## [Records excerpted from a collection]
------------------------------------
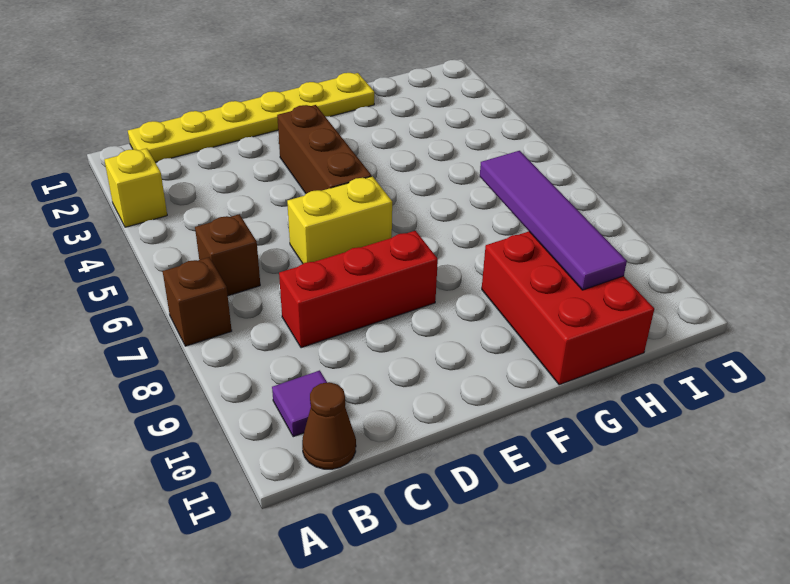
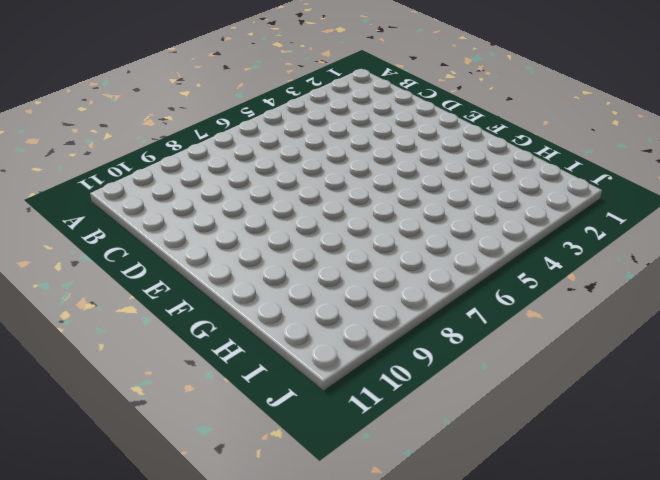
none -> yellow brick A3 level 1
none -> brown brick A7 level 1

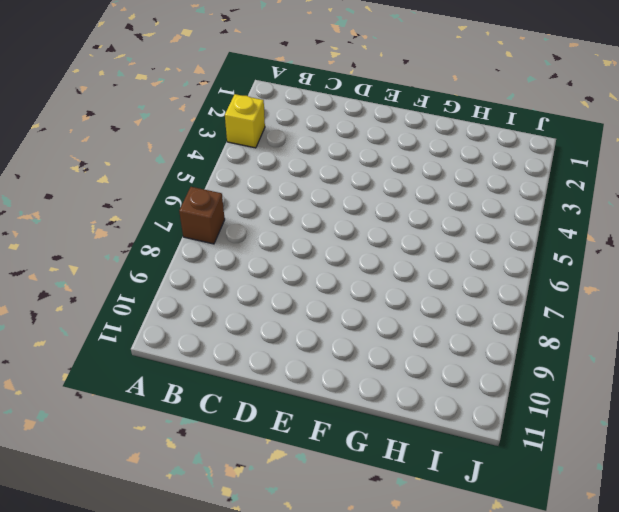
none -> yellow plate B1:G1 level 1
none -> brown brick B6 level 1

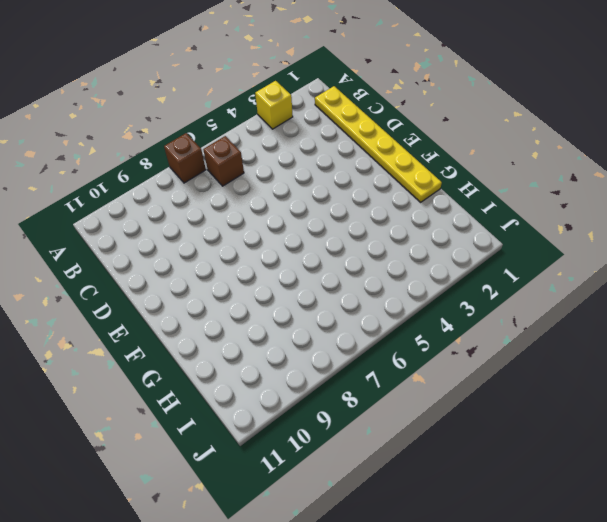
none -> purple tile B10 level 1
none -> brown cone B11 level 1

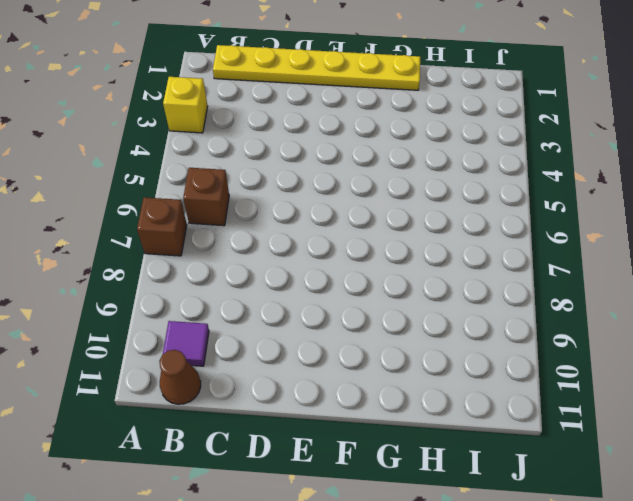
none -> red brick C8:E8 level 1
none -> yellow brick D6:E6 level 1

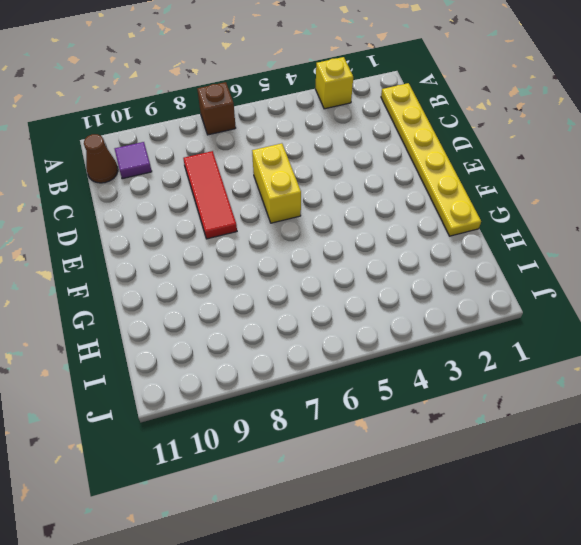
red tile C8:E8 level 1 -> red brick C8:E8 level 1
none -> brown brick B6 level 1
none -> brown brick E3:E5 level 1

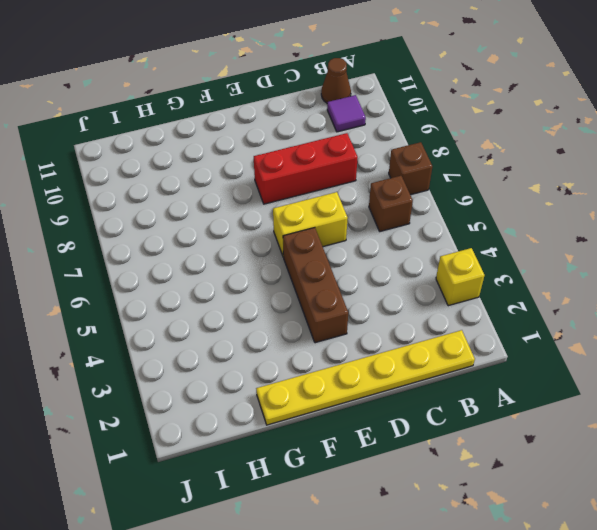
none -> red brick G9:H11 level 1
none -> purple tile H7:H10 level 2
------------------------------------
## [WHAT YOU HAVE TO DO]
The result is a copy of every line above where the word "purple" shows up.

## [WORKED SOLUTION]
none -> purple tile B10 level 1
none -> purple tile H7:H10 level 2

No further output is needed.